▶ ABOUT THIS TASK
No picture should appear in the copy. Transcribe exactly, and only, the lines from the one with "The camera went 45" through the last line of the data below.

▶ SOURCE DATA
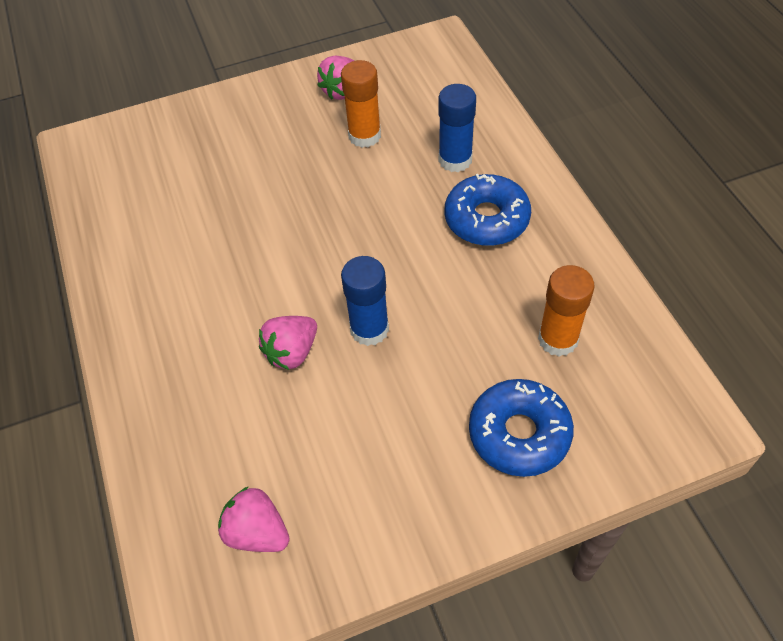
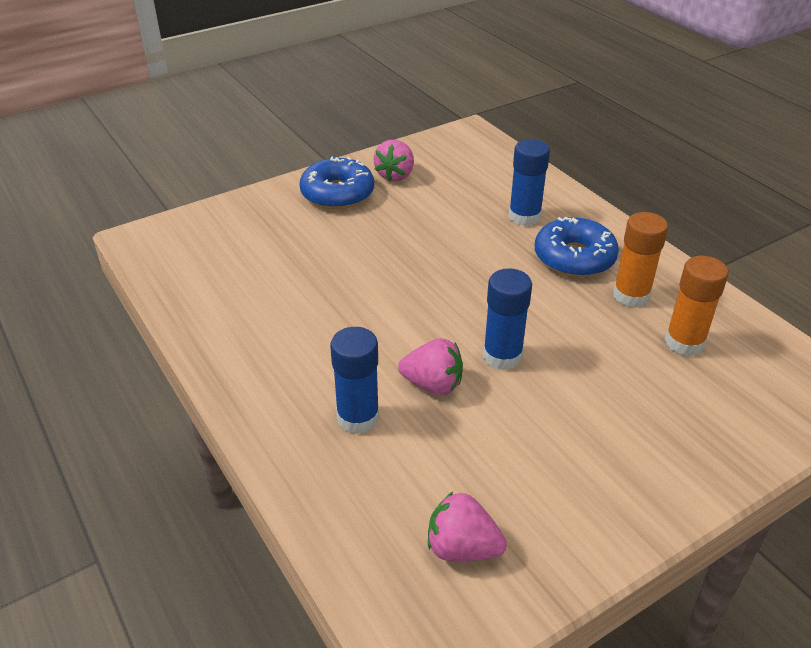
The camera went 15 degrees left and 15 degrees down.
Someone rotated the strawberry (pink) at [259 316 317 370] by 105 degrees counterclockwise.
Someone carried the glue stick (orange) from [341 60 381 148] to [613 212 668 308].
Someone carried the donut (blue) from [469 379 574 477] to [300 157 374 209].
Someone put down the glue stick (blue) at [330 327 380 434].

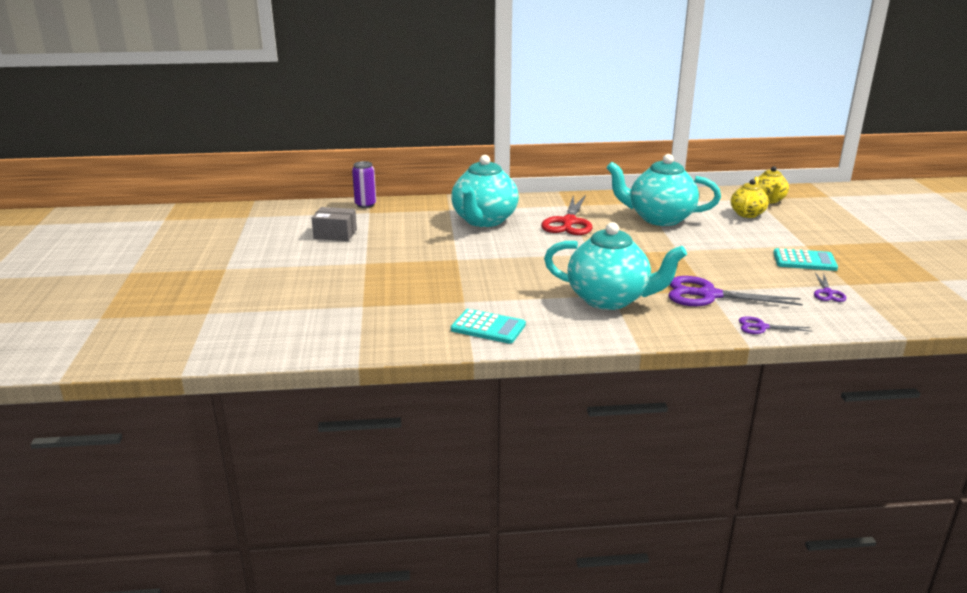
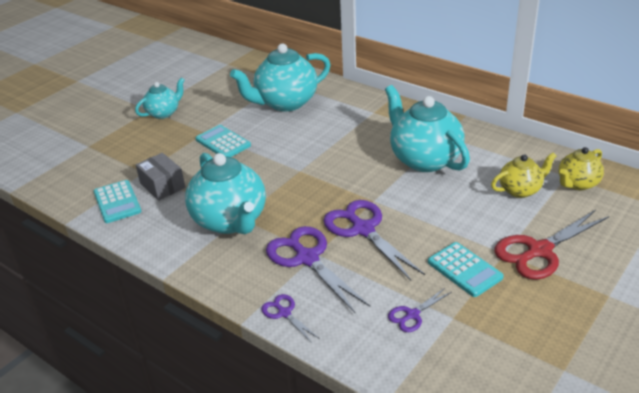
The camera went 45 degrees right and 10 degrees up.
Someone carried the box (grey) from [312 207 357 241] to [136 153 185 201].
Someone took away the can (purple) at [352 161 376 208].
Someone carried the scissors (red) from [541 195 592 235] to [494 210 610 280].
Someone put down the teapot (turquoise) at [135 78 184 119].
Someone put down the calculator (turquoise) at [195 125 251 157].
Someone put down the scissors (purple) at [323 200 425 281].

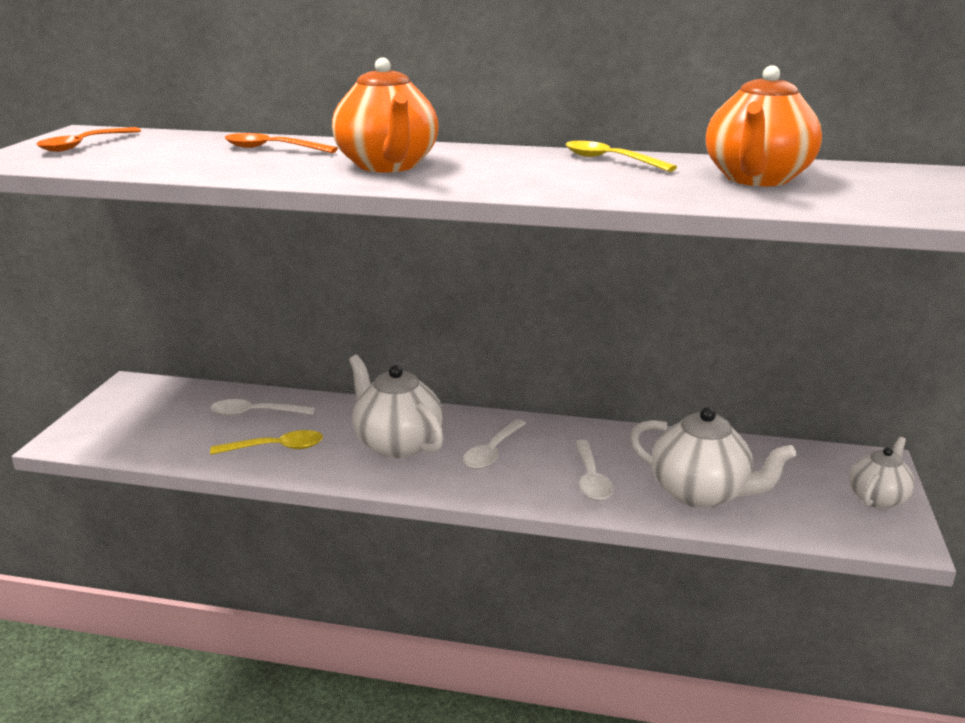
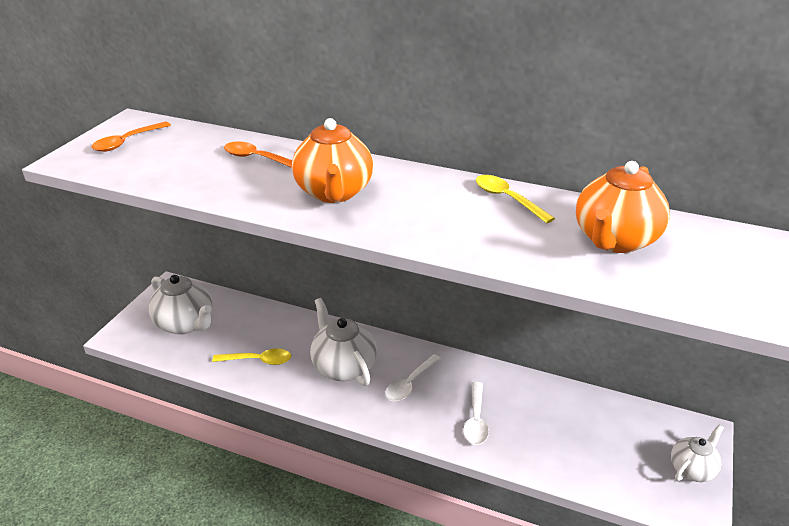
The camera went 10 degrees right and 10 degrees up.
Someone took away the spoon (white) at [210 399 315 416].
Someone carried the teapot (white) from [630 407 796 508] to [149 275 212 334].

▶ SOLUTION TO THE PROBLEM
The camera went 45 degrees right and 10 degrees up.
Someone carried the box (grey) from [312 207 357 241] to [136 153 185 201].
Someone took away the can (purple) at [352 161 376 208].
Someone carried the scissors (red) from [541 195 592 235] to [494 210 610 280].
Someone put down the teapot (turquoise) at [135 78 184 119].
Someone put down the calculator (turquoise) at [195 125 251 157].
Someone put down the scissors (purple) at [323 200 425 281].

The camera went 10 degrees right and 10 degrees up.
Someone took away the spoon (white) at [210 399 315 416].
Someone carried the teapot (white) from [630 407 796 508] to [149 275 212 334].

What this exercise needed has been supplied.